Data provided Block Start
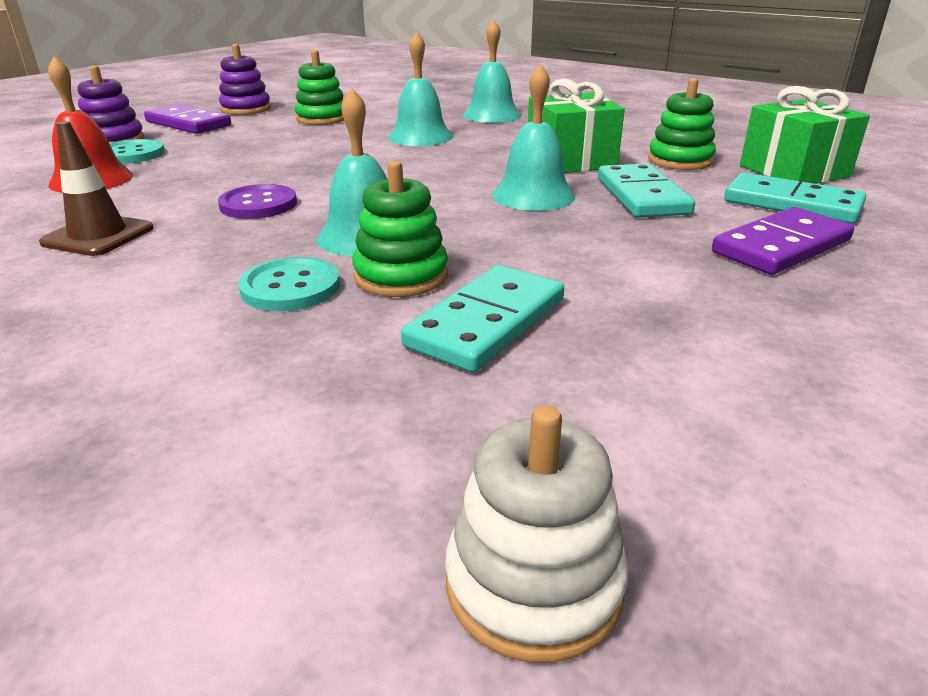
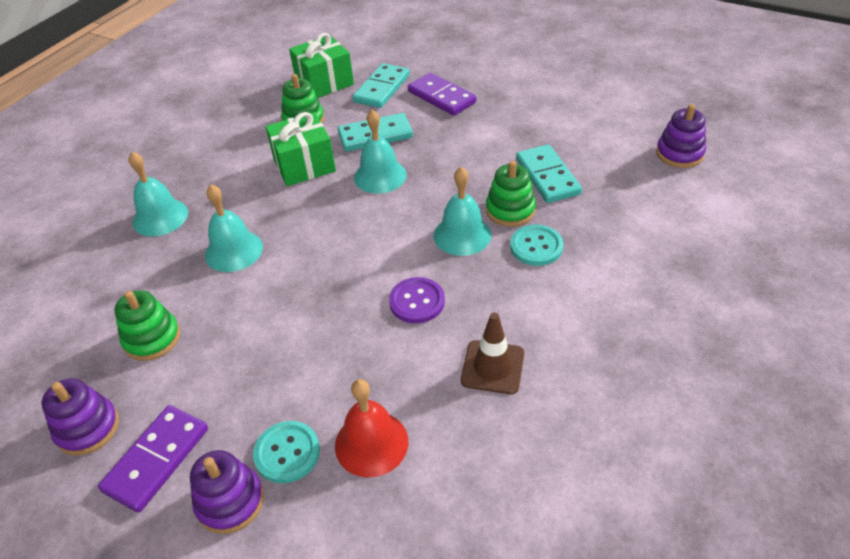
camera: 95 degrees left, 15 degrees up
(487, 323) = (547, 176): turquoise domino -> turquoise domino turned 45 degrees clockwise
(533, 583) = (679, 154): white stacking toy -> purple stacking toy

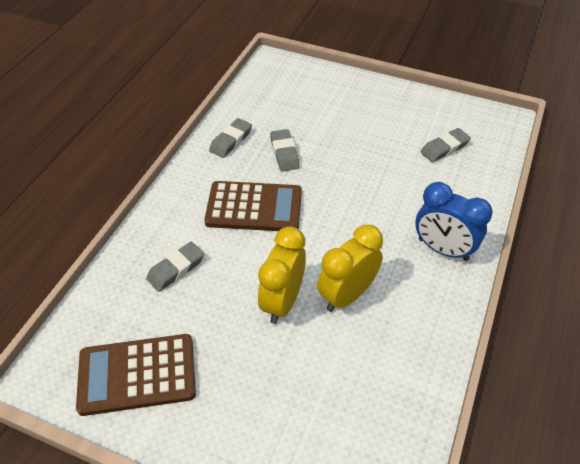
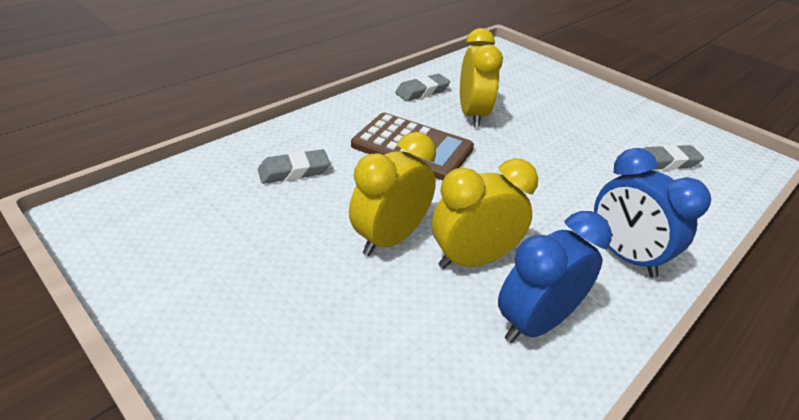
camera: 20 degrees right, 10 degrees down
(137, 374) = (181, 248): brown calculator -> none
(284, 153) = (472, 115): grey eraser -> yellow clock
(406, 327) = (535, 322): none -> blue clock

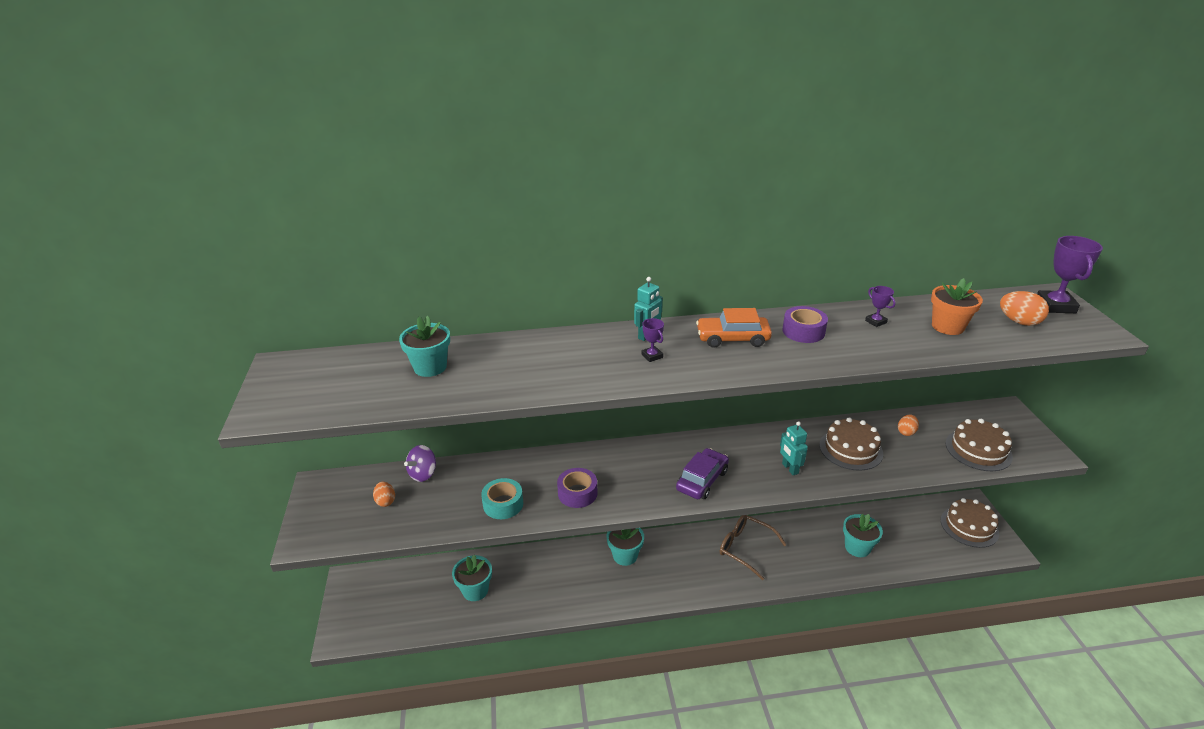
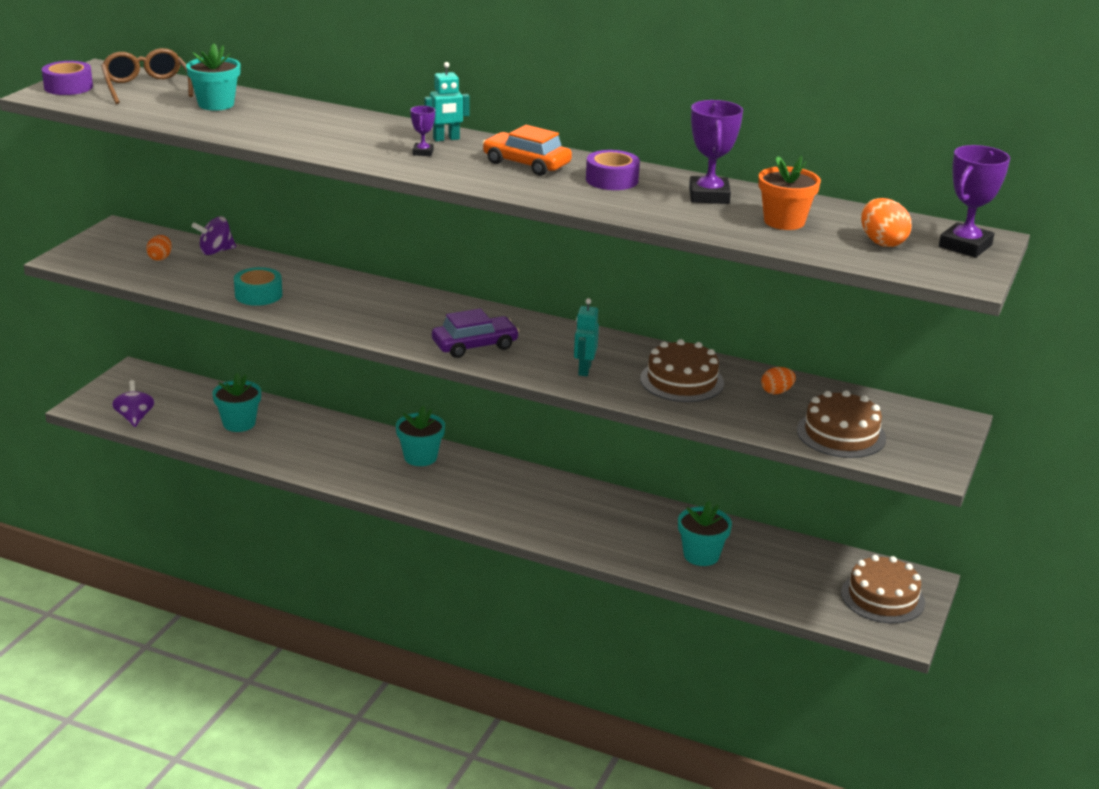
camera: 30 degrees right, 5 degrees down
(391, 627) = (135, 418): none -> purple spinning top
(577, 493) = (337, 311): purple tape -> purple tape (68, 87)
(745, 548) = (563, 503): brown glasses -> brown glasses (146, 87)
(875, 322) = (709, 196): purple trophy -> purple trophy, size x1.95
Data provided Block End
● **Exercise**: Give back, word for word, only the lines from the one containing "(391, 627) = (135, 418): none" through the closing line of the entries.

● **Your solution**:
(391, 627) = (135, 418): none -> purple spinning top
(577, 493) = (337, 311): purple tape -> purple tape (68, 87)
(745, 548) = (563, 503): brown glasses -> brown glasses (146, 87)
(875, 322) = (709, 196): purple trophy -> purple trophy, size x1.95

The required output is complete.